The material beneath this line should be printed exactly, with its pictures omitted.

The data:
__________

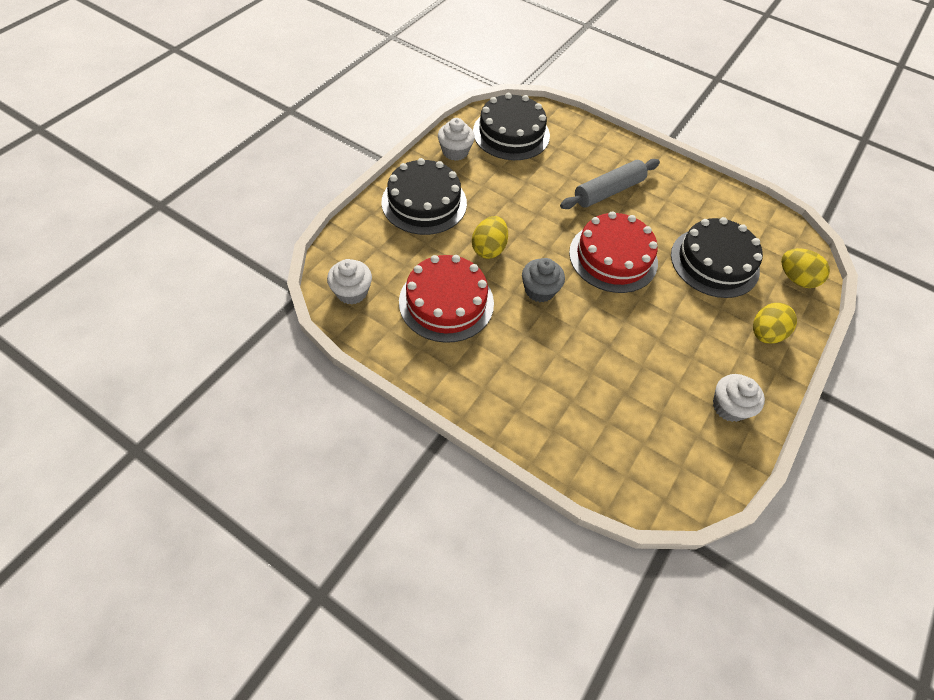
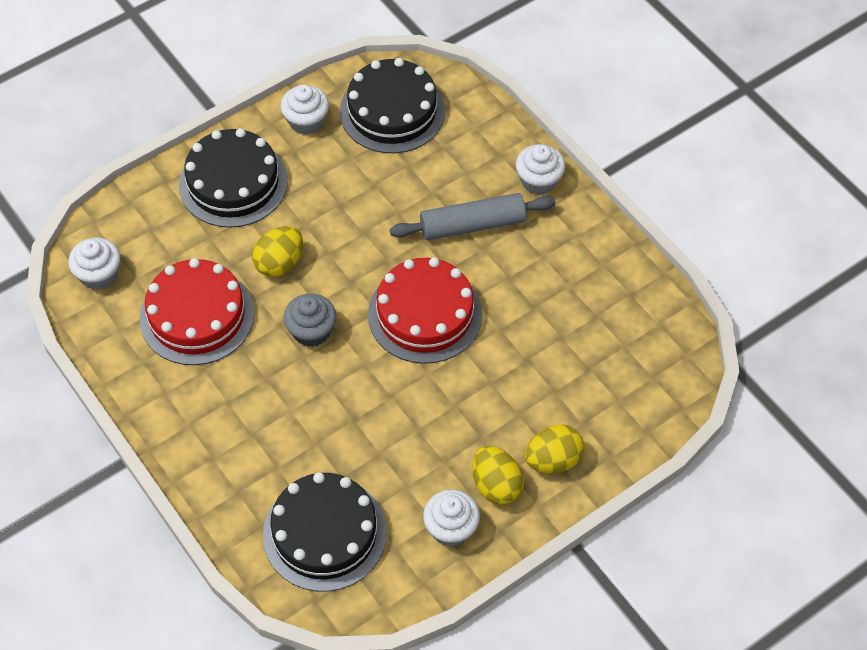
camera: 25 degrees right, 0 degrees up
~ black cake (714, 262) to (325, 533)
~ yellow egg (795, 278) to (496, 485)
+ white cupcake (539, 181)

__________

Solution to the exercise:
camera: 25 degrees right, 0 degrees up
~ black cake (714, 262) to (325, 533)
~ yellow egg (795, 278) to (496, 485)
+ white cupcake (539, 181)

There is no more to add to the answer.